**DATASET RECORDS**
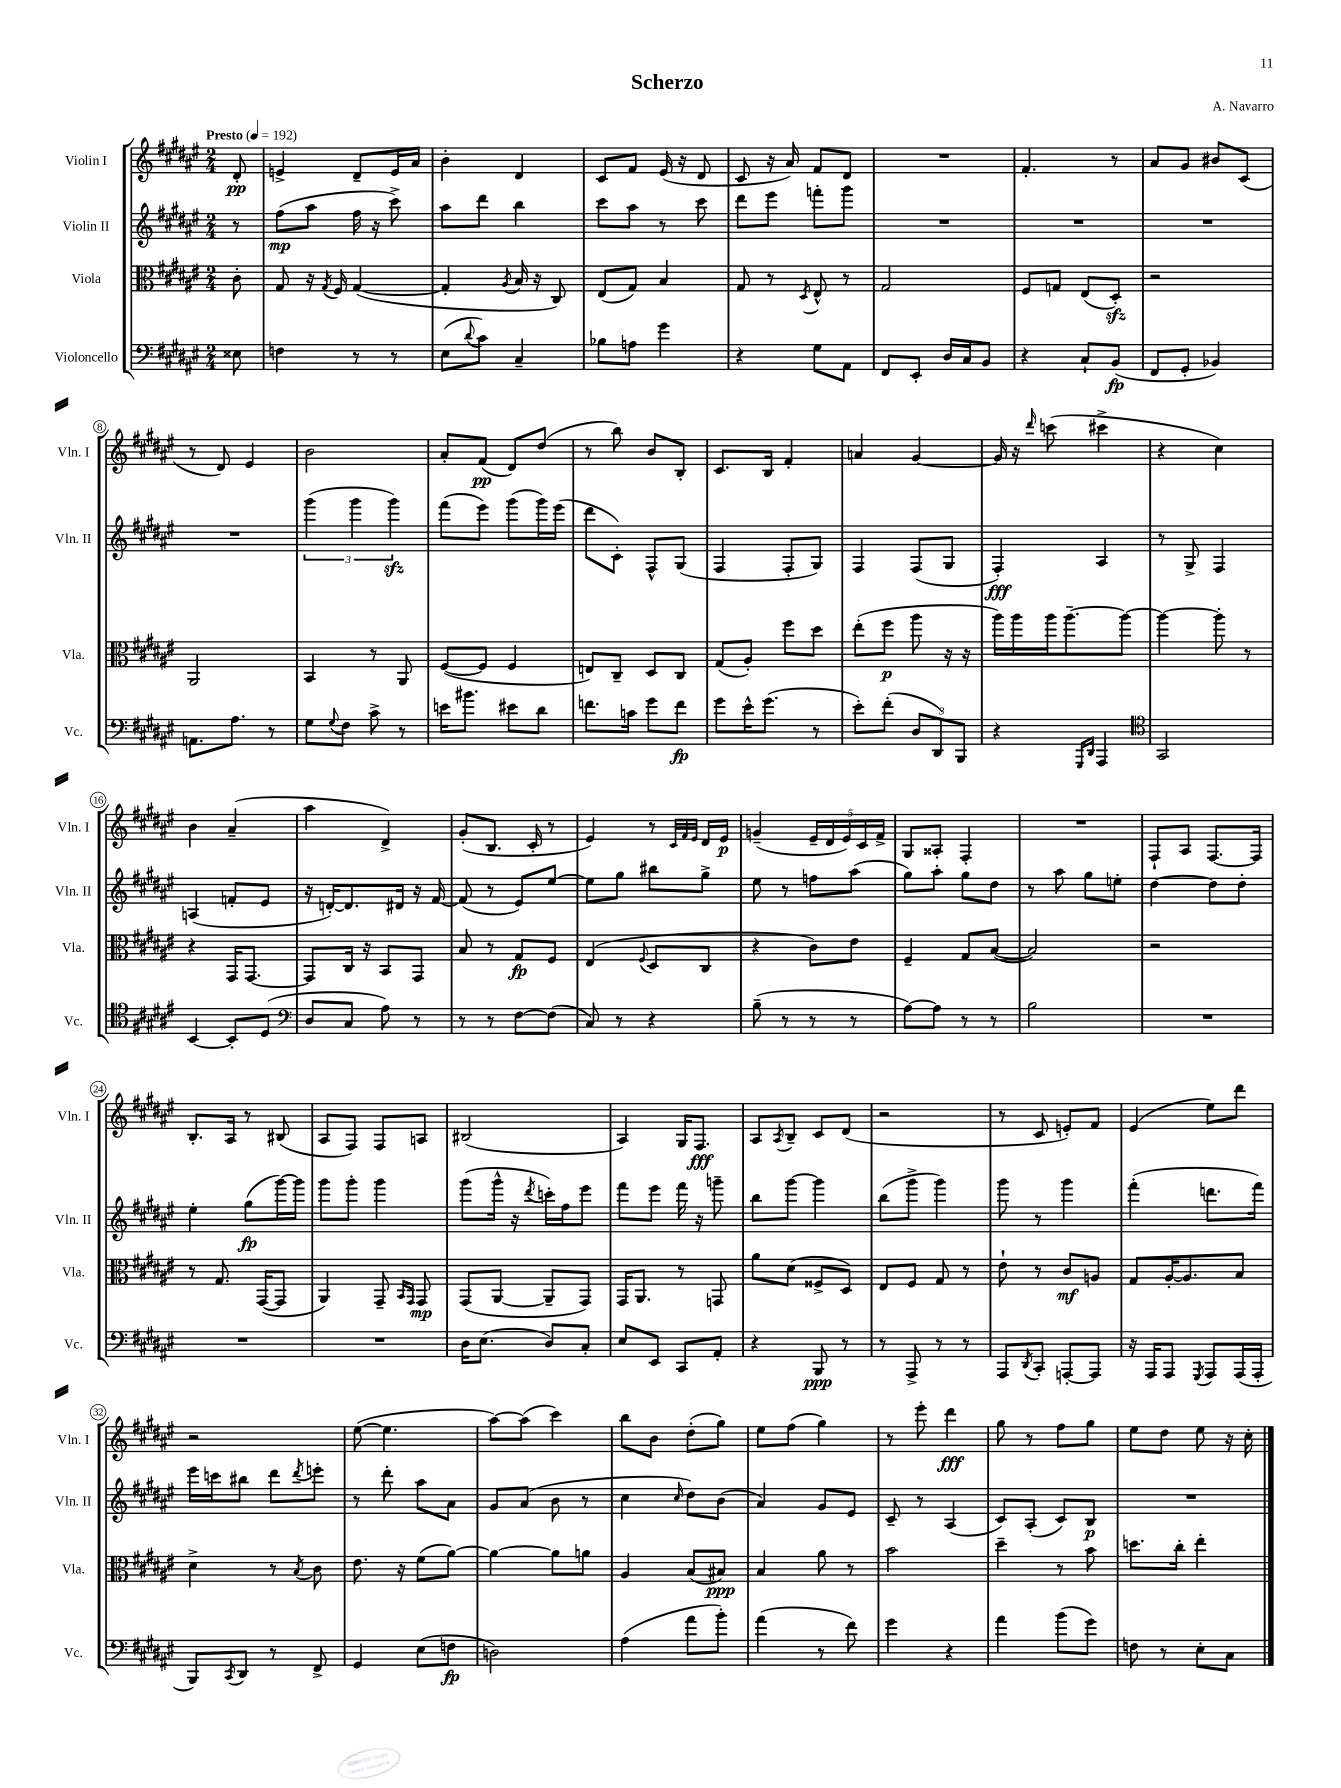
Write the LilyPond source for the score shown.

\header { title = "Scherzo" composer = "A. Navarro" }
<<
\new StaffGroup <<
\new Staff = "s0" \with { instrumentName = "Violin I" shortInstrumentName = "Vln. I" } {
    \clef treble \key fis \major \numericTimeSignature \time 2/4 \partial 8 \tempo "Presto" 4 = 192
    dis'8-.\pp |
    e'4-> dis'8-- e'16 ais'16 |
    b'4-. dis'4 |
    cis'8 fis'8 eis'16( r16 dis'8 |
    cis'8 r16 ais'16) fis'8 dis'8 |
    R2 |
    fis'4.-. r8 |
    ais'8 gis'8 bis'8 cis'8( |
    r8 dis'8) eis'4 |
    b'2 |
    ais'8-. fis'8\pp( dis'8) dis''8( |
    r8 b''8) b'8 b8-. |
    cis'8. b16 fis'4-. |
    a'4 gis'4~ |
    gis'16 r16 \grace { dis'''16 } c'''8( cis'''4-> |
    r4 cis''4) |
    b'4 ais'4--( |
    ais''4 dis'4->) |
    gis'8-.( b8. cis'16-. r8 |
    eis'4) r8 \grace { cis'32 fis'32 eis'32 } dis'16 eis'16\p |
    g'4--( \tuplet 5/4 { eis'16-- dis'16 eis'16) cis'16 fis'16-> } |
    gis8 aisis8-. fis4-. |
    R2 |
    fis8-! ais8 fis8.~ fis16 |
    b8.-. ais16 r8 bis8( |
    ais8 fis8) fis8 a8 |
    bis2( |
    ais4) gis16 fis8.\fff |
    ais8 \acciaccatura { ais8 } b8-- cis'8 dis'8( |
    r2 |
    r8 cis'8 e'8-.) fis'8 |
    eis'4( eis''8) dis'''8 |
    r2 |
    eis''8~( eis''4. |
    ais''8~) ais''8( cis'''4) |
    b''8 b'8 dis''8-.( gis''8) |
    eis''8 fis''8( gis''4) |
    r8 eis'''8-. dis'''4\fff |
    gis''8 r8 fis''8 gis''8 |
    eis''8 dis''8 eis''8 r16 cis''16-. \bar "|." |
}
\new Staff = "s1" \with { instrumentName = "Violin II" shortInstrumentName = "Vln. II" } {
    \clef treble \key fis \major \numericTimeSignature \time 2/4 \partial 8
    r8 |
    fis''8\mp( ais''8 fis''16 r16 cis'''8->) |
    ais''8 dis'''8 b''4 |
    cis'''8 ais''8 r8 cis'''8 |
    dis'''8 eis'''8 f'''8-. gis'''8 |
    R2 |
    R2 |
    R2 |
    R2 |
    \tuplet 3/2 { gis'''4( gis'''4 gis'''4\sfz) } |
    fis'''8( eis'''8) gis'''8( gis'''16) eis'''16( |
    dis'''8 cis'8-.) fis8-^ gis8( |
    fis4 fis8-. gis8) |
    fis4 fis8( gis8 |
    fis4-.\fff) ais4 |
    r8 gis8-> fis4 |
    a4( f'8-. eis'8 |
    r16 d'16~-.) d'8. dis'16 r16 fis'16~ |
    fis'8( r8 eis'8) eis''8~ |
    eis''8 gis''8 bis''8 gis''8-> |
    eis''8 r8 f''8 ais''8( |
    gis''8) ais''8-. gis''8 dis''8 |
    r8 ais''8 gis''8 e''8-. |
    dis''4~ dis''8 dis''8-. |
    eis''4-. gis''8\fp( gis'''16~) gis'''16 |
    gis'''8 gis'''8-. gis'''4 |
    gis'''8( gis'''16-^ r16 \acciaccatura { dis'''8 } c'''16-.) fis''16 eis'''8 |
    fis'''8 eis'''8 fis'''16 r16 g'''8-- |
    b''8 gis'''8~ gis'''4 |
    b''8( gis'''8-> gis'''4) |
    gis'''8 r8 gis'''4 |
    fis'''4-.( d'''8. fis'''16) |
    eis'''16 c'''16 bis''8 dis'''8 \acciaccatura { dis'''8 } e'''8-. |
    r8 dis'''8-. ais''8 ais'8 |
    gis'8 ais'8( b'8 r8 |
    cis''4 \grace { cis''16 } dis''8) b'8( |
    ais'4) gis'8 eis'8 |
    cis'8-- r8 ais4( |
    cis'8) ais8-.( cis'8) b8\p |
    R2 \bar "|." |
}
\new Staff = "s2" \with { instrumentName = "Viola" shortInstrumentName = "Vla." } {
    \clef alto \key fis \major \numericTimeSignature \time 2/4 \partial 8
    cis'8-. |
    gis8 r16 \acciaccatura { gis8 } fis16 gis4~( |
    gis4-. \acciaccatura { ais8 } b16 r16 cis8) |
    eis8( gis8) b4 |
    gis8 r8 \acciaccatura { dis8 } eis8-^ r8 |
    gis2 |
    fis8 g8 eis8( dis8-.\sfz) |
    r2 |
    ais,2 |
    b,4 r8 ais,8 |
    fis8~( fis8 fis4 |
    e8) cis8-- dis8 cis8 |
    gis8( ais8-.) fis''8 dis''8 |
    eis''8-.( fis''8\p ais''8 r16 r16 |
    ais''16) ais''16 ais''16 ais''8.~-- ais''8~ |
    ais''4~ ais''8-. r8 |
    r4 gis,16 gis,8.~ |
    gis,8 cis16 r16 b,8 gis,8 |
    b8 r8 gis8\fp fis8 |
    eis4( \appoggiatura { fis8 } dis8 cis8 |
    r4 cis'8) eis'8 |
    fis4-- gis8 b8~( |
    b2) |
    r2 |
    r8 gis8. gis,16~( gis,8 |
    ais,4) gis,8-- \grace { b,16 gis,16 } gis,8\mp |
    gis,8( ais,8~ ais,8-- gis,8) |
    gis,16 ais,8. r8 g,8 |
    ais'8 dis'8( fisis8-> dis8) |
    eis8 fis8 gis8 r8 |
    eis'8-! r8 cis'8\mf a8 |
    gis8 ais16~-. ais8. b8 |
    dis'4-> r8 \acciaccatura { b8 } cis'8 |
    eis'8. r16 fis'8( ais'8~) |
    ais'4~ ais'8 a'8 |
    ais4 b8( bis8\ppp) |
    b4 ais'8 r8 |
    b'2 |
    dis''4-- r8 b'8 |
    d''8. cis''16-. eis''4-. \bar "|." |
}
\new Staff = "s3" \with { instrumentName = "Violoncello" shortInstrumentName = "Vc." } {
    \clef bass \key fis \major \numericTimeSignature \time 2/4 \partial 8
    eisis8 |
    f4 r8 r8 |
    eis8( \appoggiatura { dis'8 } cis'8) cis4-- |
    bes8 a8 gis'4 |
    r4 gis8 ais,8 |
    fis,8 eis,8-. dis16 cis16 b,8 |
    r4 cis8-! b,8\fp( |
    fis,8 gis,8-. bes,4) |
    a,8. ais8. r8 |
    gis8 \appoggiatura { gis8 } fis8 cis'8-> r8 |
    e'16 bis'8. eis'8 dis'8 |
    f'8. c'16 gis'8 f'8\fp |
    gis'8 eis'16-^ gis'8.( r8 |
    eis'8-.) fis'8-.( \tuplet 3/2 { dis8 dis,8) b,,8 } |
    r4 \grace { gis,,16 dis,16 } ais,,4 |
    \clef tenor gis,2 |
    b,4~ b,8-. dis8( |
    \clef bass dis8 cis8 ais8) r8 |
    r8 r8 fis8~ fis8( |
    cis8) r8 r4 |
    b8--( r8 r8 r8 |
    ais8~) ais8 r8 r8 |
    b2 |
    R2 |
    R2 |
    R2 |
    dis16 eis8.( dis8) cis8-. |
    eis8 eis,8 cis,8 ais,8-. |
    r4 b,,8\ppp r8 |
    r8 ais,,8-> r8 r8 |
    ais,,8 \acciaccatura { dis,8 } cis,8-. a,,8~-. a,,8 |
    r16 ais,,16 ais,,8 \acciaccatura { gis,,8 } ais,,8 ais,,16( ais,,16-. |
    b,,8) \acciaccatura { cis,8 } dis,8 r8 fis,8-> |
    gis,4 eis8( f8\fp |
    d2) |
    ais4( ais'8 b'8-.) |
    ais'4( r8 fis'8) |
    gis'4 r4 |
    ais'4 b'8( gis'8) |
    f8 r8 eis8-. cis8 \bar "|." |
}
>>
>>
\layout { \context { \Score \override BarNumber.stencil = #(make-stencil-circler 0.1 0.3 ly:text-interface::print) } }
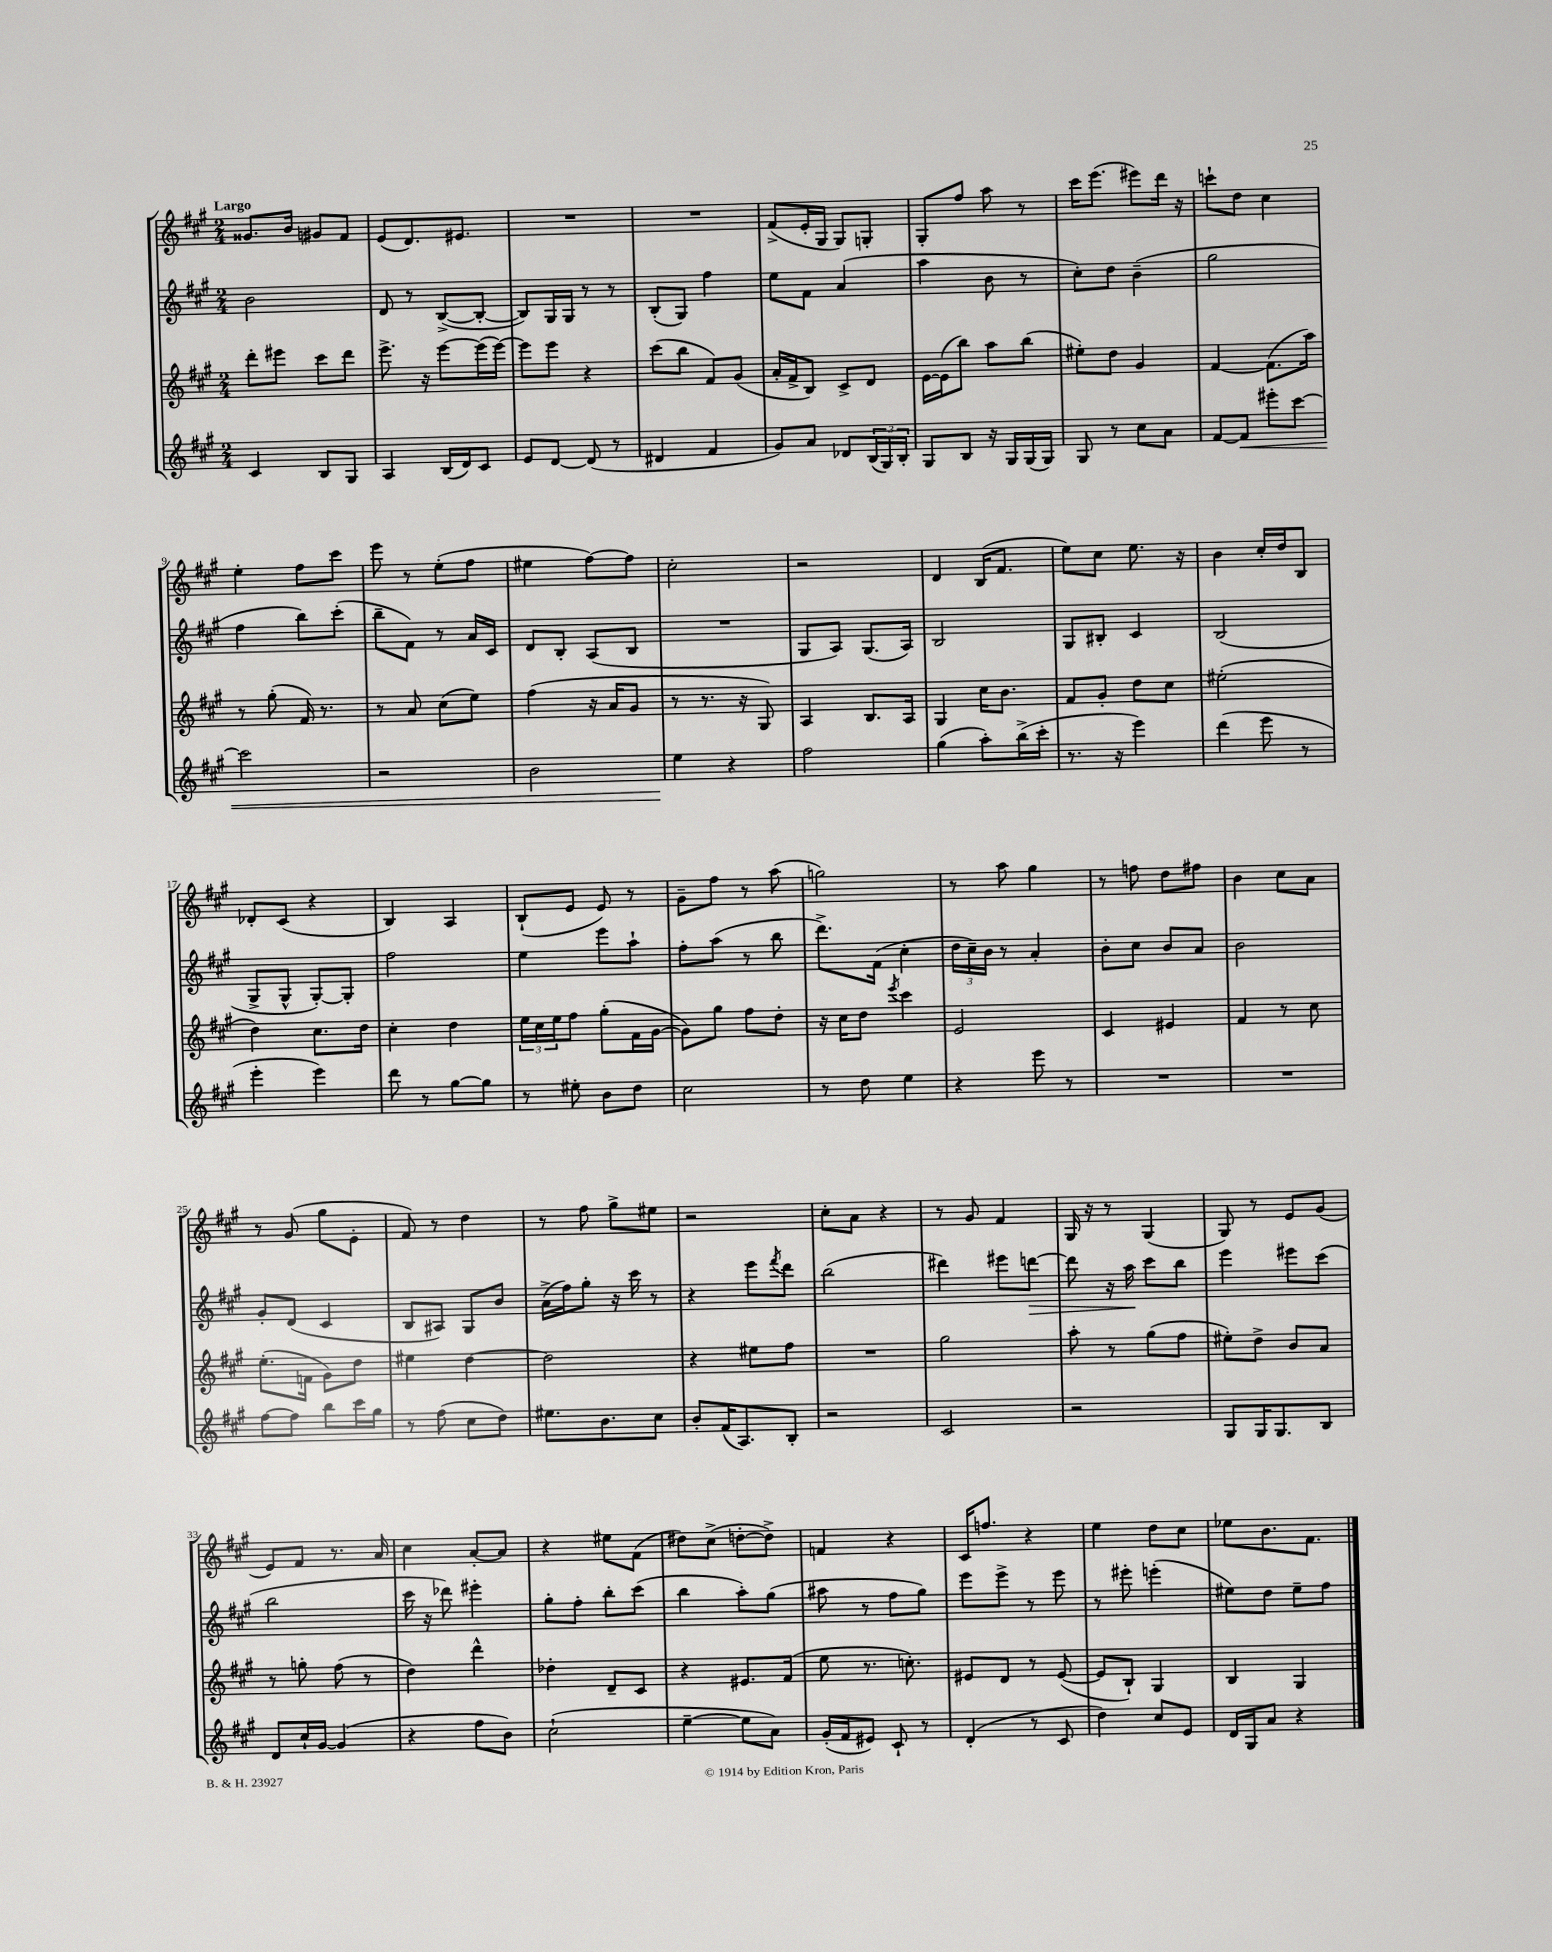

**THE REQUEST**
Count the lines in the records that contain the string "instrumentName", and give only that number.

**TASK OUTPUT**
4